Information supplied
**********
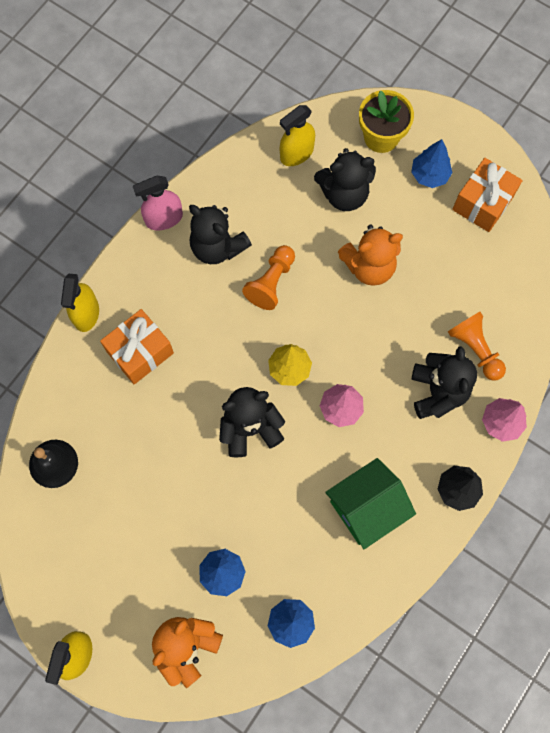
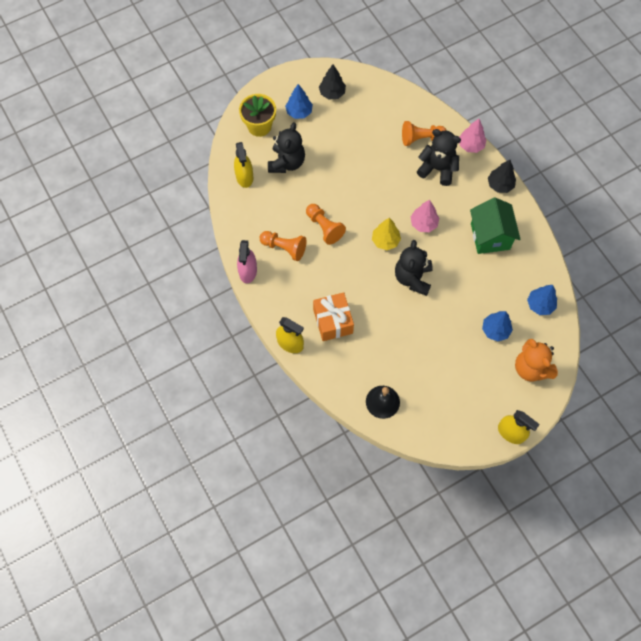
camera: 65 degrees left, 5 degrees down
(217, 247) = (284, 248): black teddy bear -> orange pawn
(369, 266) = (341, 170): orange teddy bear -> none
(483, 203) = (332, 93): orange gift -> black tree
**********
Required action
The word "bear" occurs on certain lines of the material; count those lines and respond with the number only.

Exercise answer
2